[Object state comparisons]
============================================================

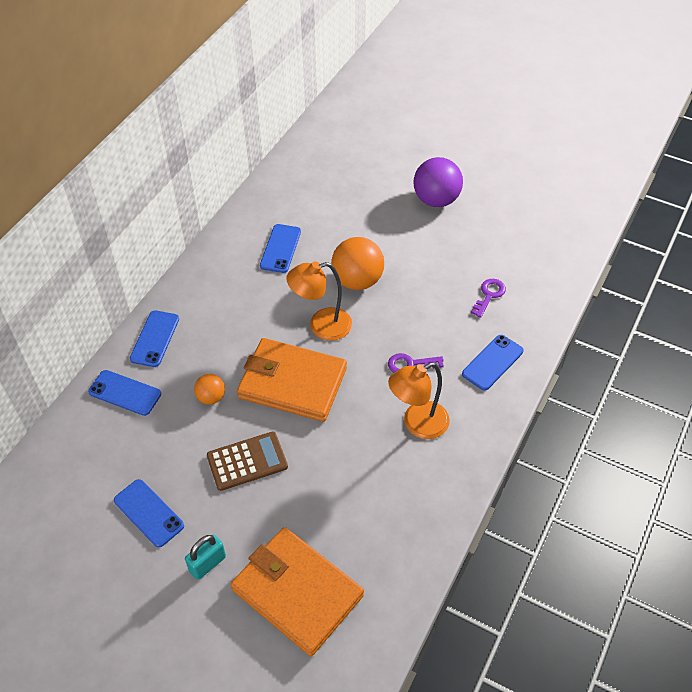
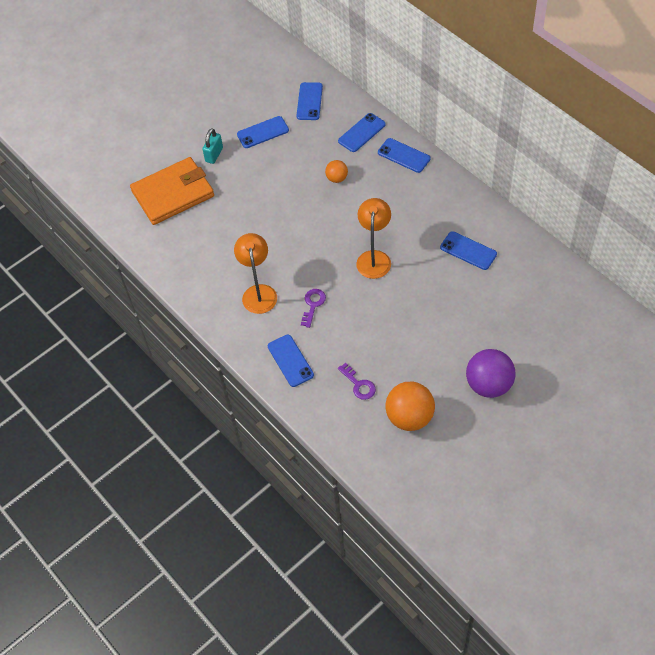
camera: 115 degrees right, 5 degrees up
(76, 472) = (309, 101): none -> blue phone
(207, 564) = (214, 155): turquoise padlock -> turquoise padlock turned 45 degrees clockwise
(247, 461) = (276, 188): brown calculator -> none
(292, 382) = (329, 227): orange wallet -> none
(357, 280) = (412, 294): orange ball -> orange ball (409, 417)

============================================================

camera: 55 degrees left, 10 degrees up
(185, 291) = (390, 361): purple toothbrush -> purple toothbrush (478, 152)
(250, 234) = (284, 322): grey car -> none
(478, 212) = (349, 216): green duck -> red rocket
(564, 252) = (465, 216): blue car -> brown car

============================================================

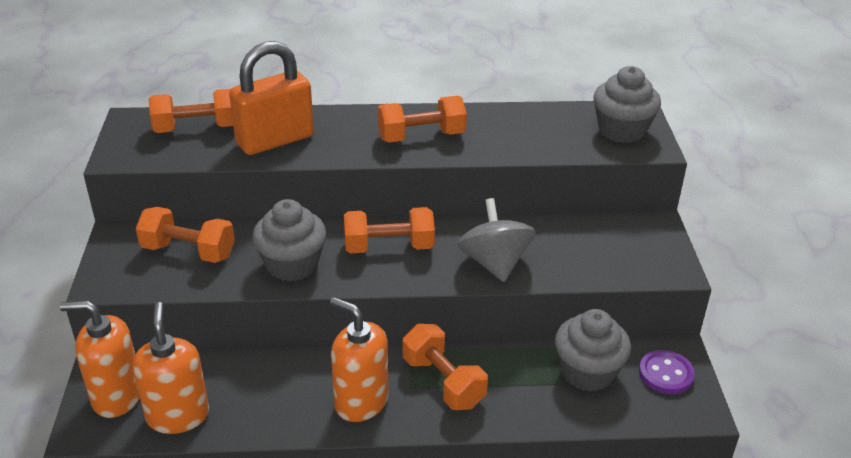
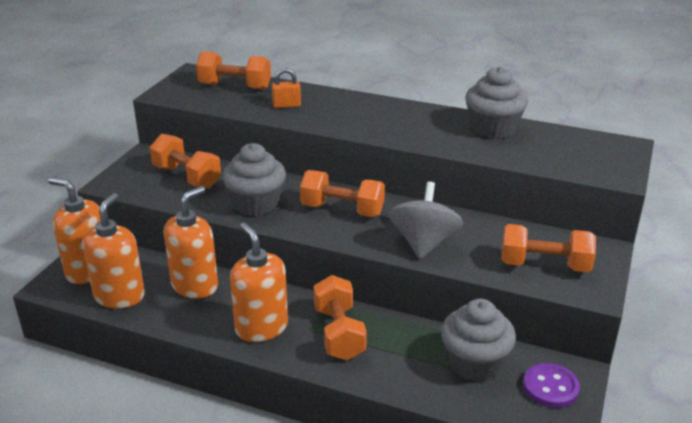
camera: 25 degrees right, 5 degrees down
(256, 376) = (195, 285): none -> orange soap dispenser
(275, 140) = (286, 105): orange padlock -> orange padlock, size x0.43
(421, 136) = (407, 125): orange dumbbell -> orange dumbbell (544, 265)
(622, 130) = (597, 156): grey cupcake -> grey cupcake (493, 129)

============================================================

Find the word "grey" in the data and copy out each line where it turns up.

(250, 234) = (284, 322): grey car -> none
(622, 130) = (597, 156): grey cupcake -> grey cupcake (493, 129)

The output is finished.